START PROVIDED RECORDS

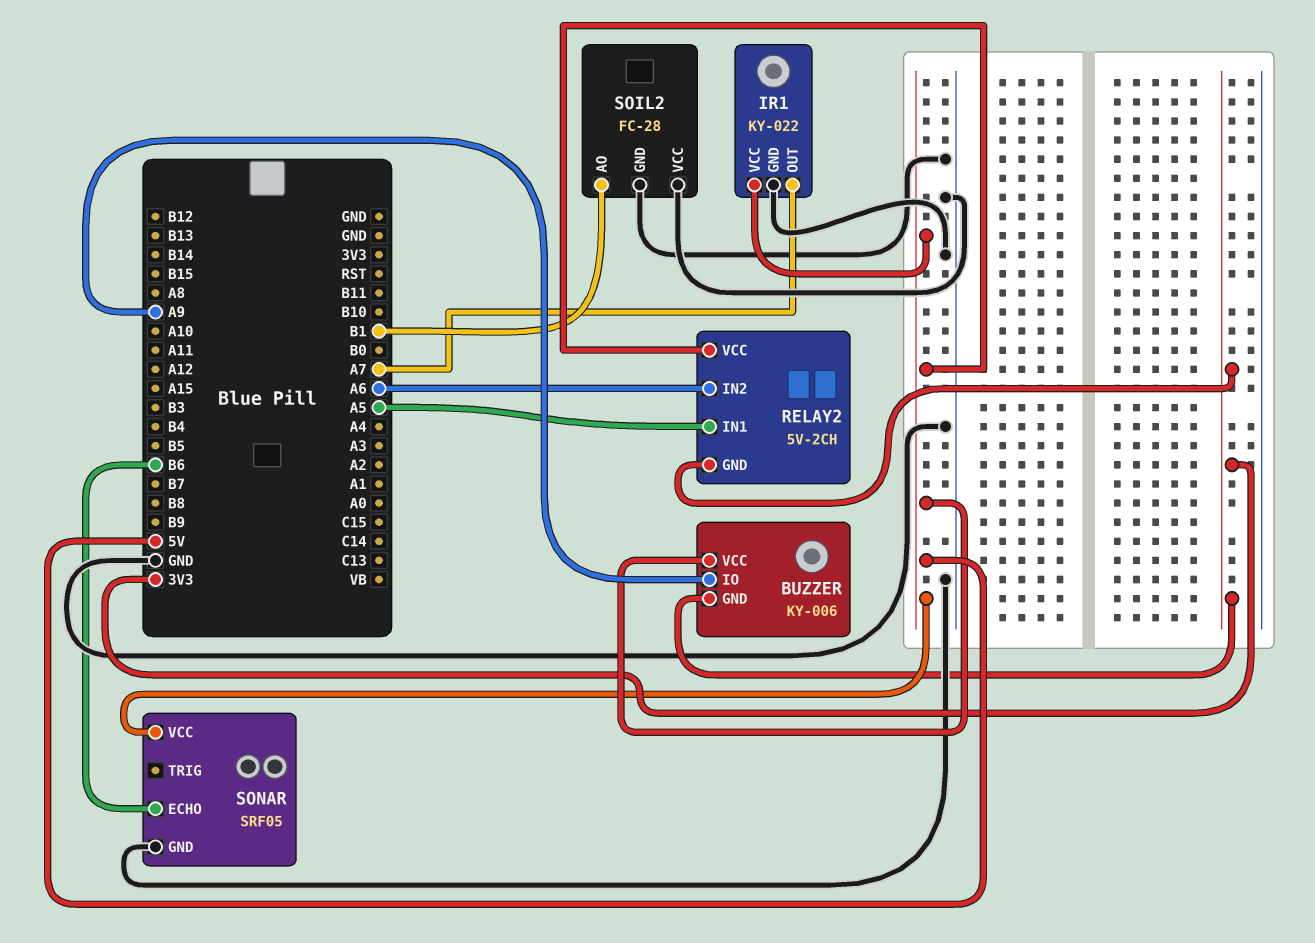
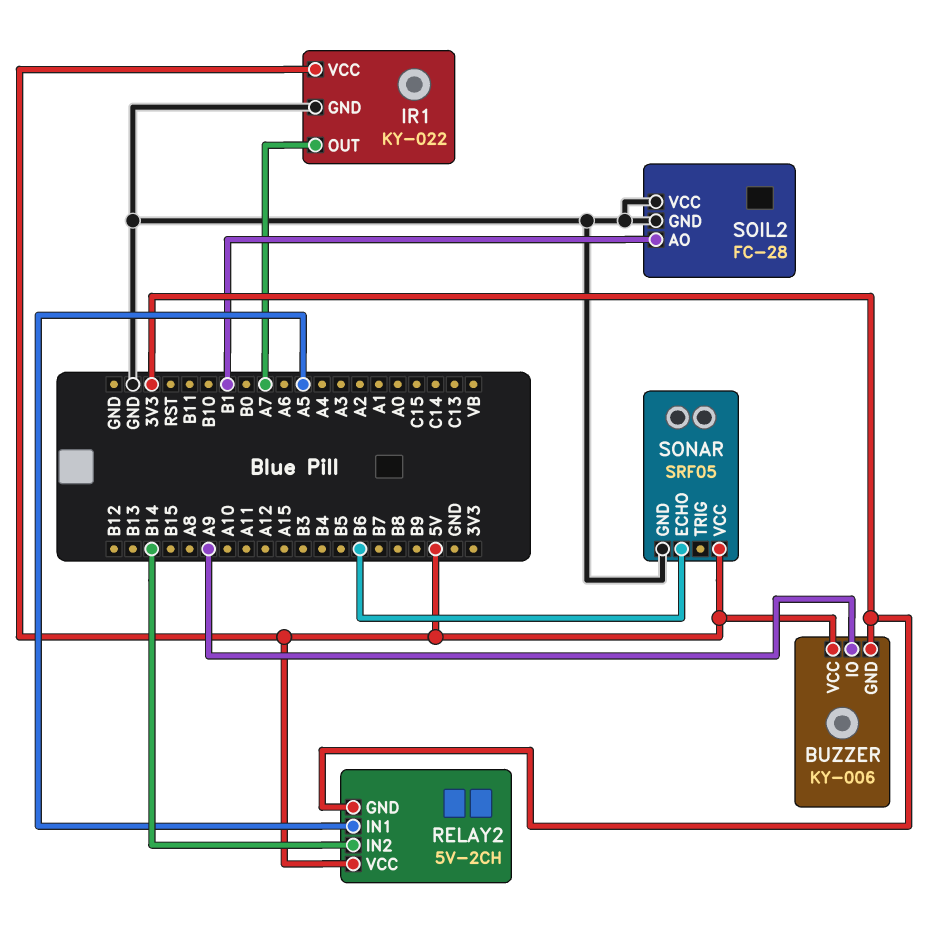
RELAY2 pin IN2: A6 -> B14

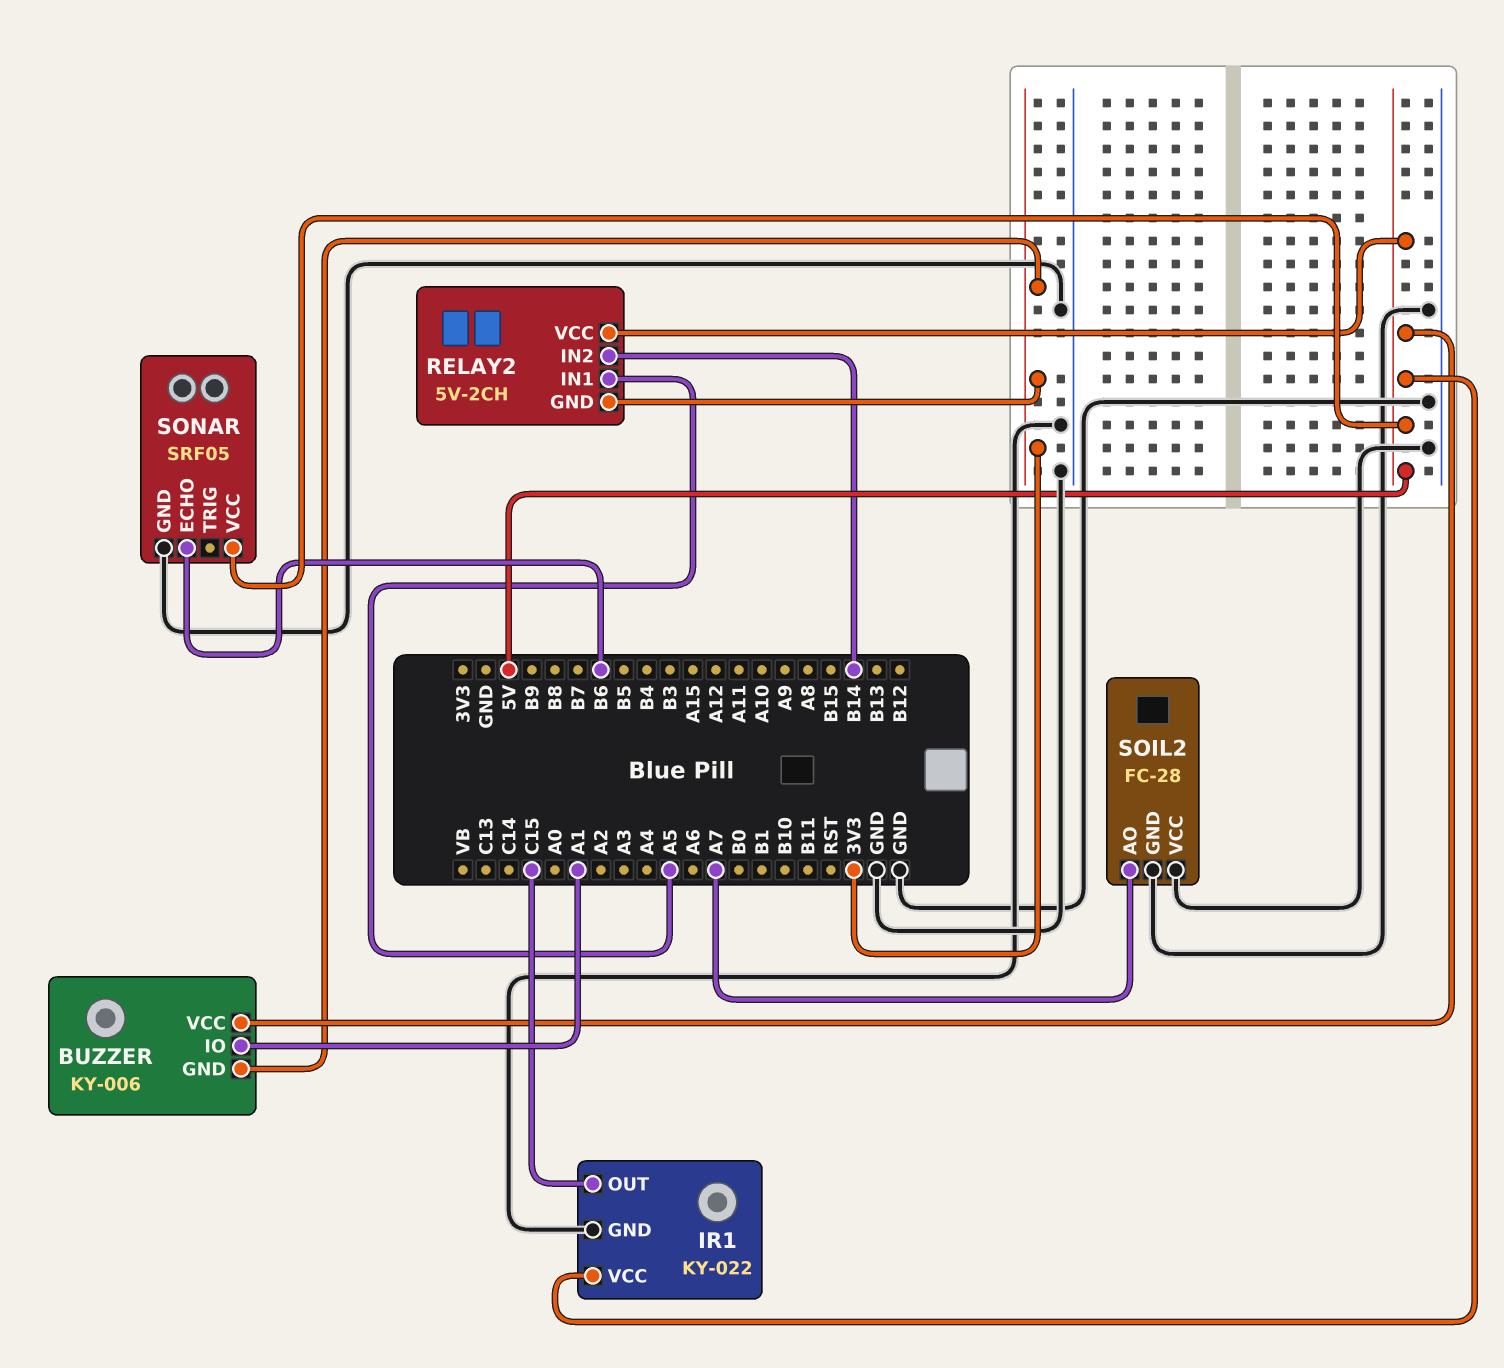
BUZZER pin IO: A9 -> A1
IR1 pin OUT: A7 -> C15
SOIL2 pin AO: B1 -> A7

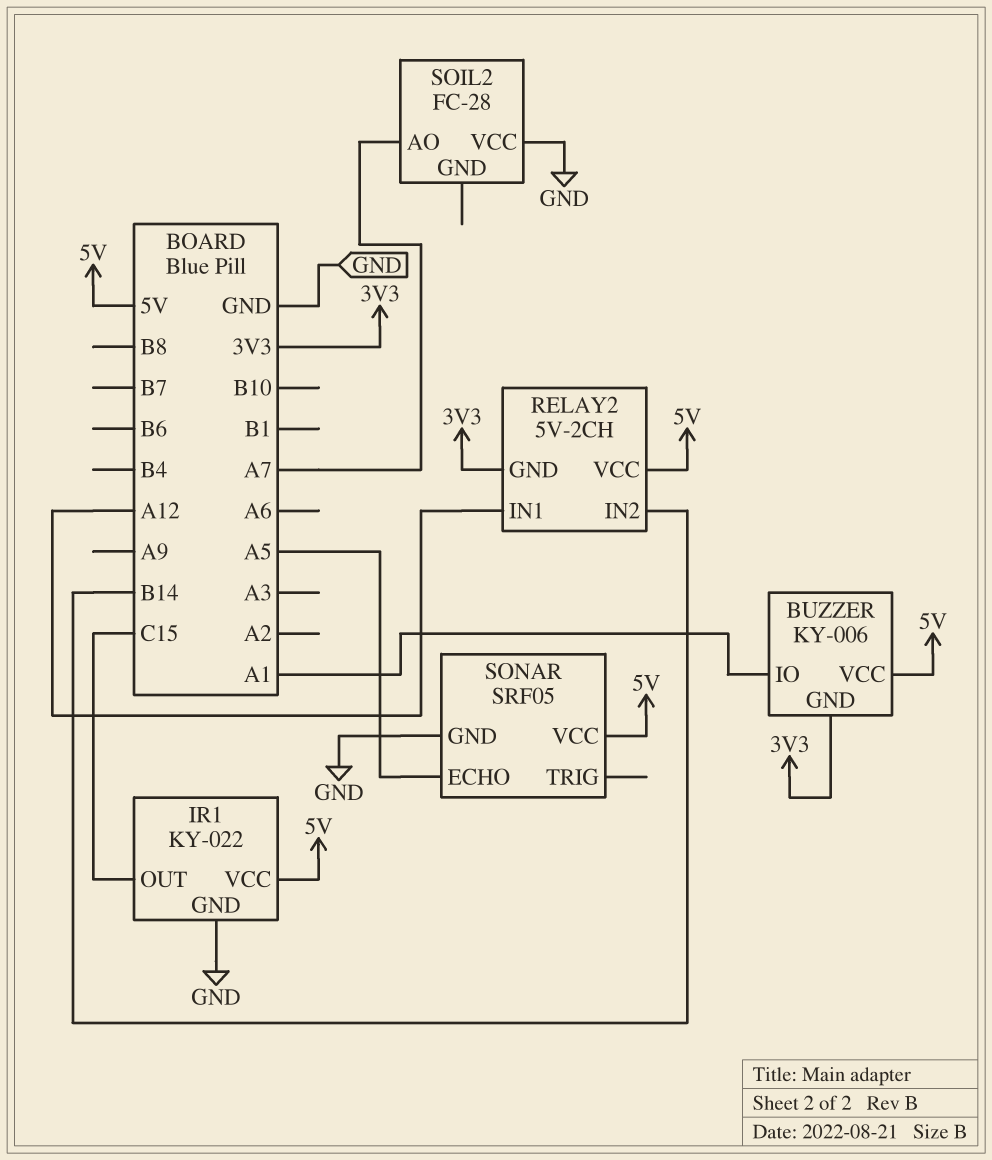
RELAY2 pin IN1: A5 -> A12
SOIL2 pin GND: GND -> none
SONAR pin ECHO: B6 -> A5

END PROVIDED RECORDS

(ASSIGNMENT): Exclude all images and retype the data precisely.

(REPLY):
RELAY2 pin IN2: A6 -> B14

BUZZER pin IO: A9 -> A1
IR1 pin OUT: A7 -> C15
SOIL2 pin AO: B1 -> A7

RELAY2 pin IN1: A5 -> A12
SOIL2 pin GND: GND -> none
SONAR pin ECHO: B6 -> A5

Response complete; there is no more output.